(DATASET EXCERPTS)
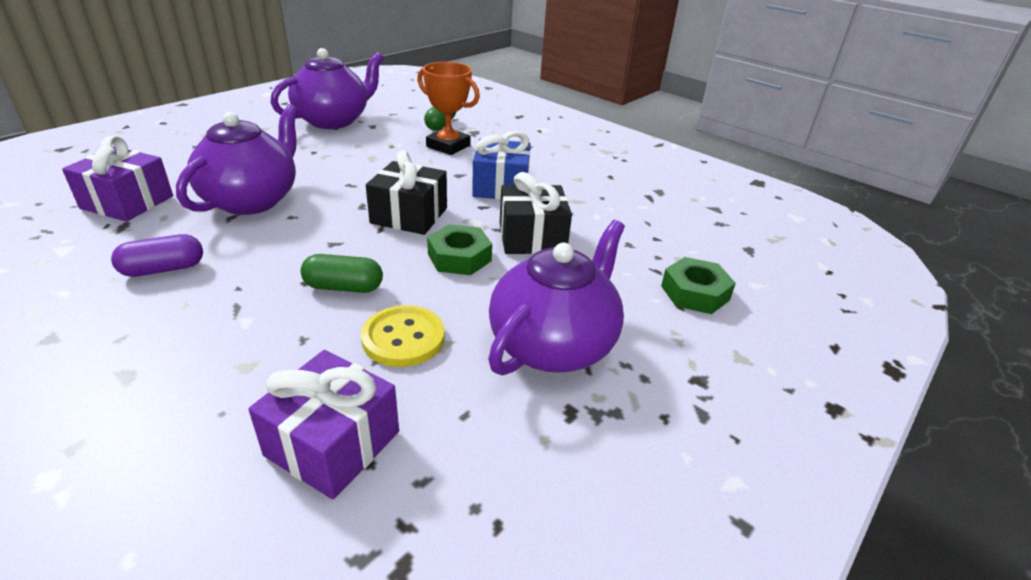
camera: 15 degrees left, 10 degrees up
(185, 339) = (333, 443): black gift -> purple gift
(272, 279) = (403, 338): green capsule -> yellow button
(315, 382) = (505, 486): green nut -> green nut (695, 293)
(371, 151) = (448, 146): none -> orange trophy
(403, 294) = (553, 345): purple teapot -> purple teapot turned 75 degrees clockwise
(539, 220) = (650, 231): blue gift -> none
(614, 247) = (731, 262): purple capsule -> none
...
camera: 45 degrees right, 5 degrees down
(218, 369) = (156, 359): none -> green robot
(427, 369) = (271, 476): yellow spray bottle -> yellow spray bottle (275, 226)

(ACTION ITEM)
Using the data above, reproduce exactly the lines from the line that contains "camera: 15 degrees left, 10 degrees up" through the line that contains "(614, 247) = (731, 262): purple", including both.

(YOUR RESPONSE)
camera: 15 degrees left, 10 degrees up
(185, 339) = (333, 443): black gift -> purple gift
(272, 279) = (403, 338): green capsule -> yellow button
(315, 382) = (505, 486): green nut -> green nut (695, 293)
(371, 151) = (448, 146): none -> orange trophy
(403, 294) = (553, 345): purple teapot -> purple teapot turned 75 degrees clockwise
(539, 220) = (650, 231): blue gift -> none
(614, 247) = (731, 262): purple capsule -> none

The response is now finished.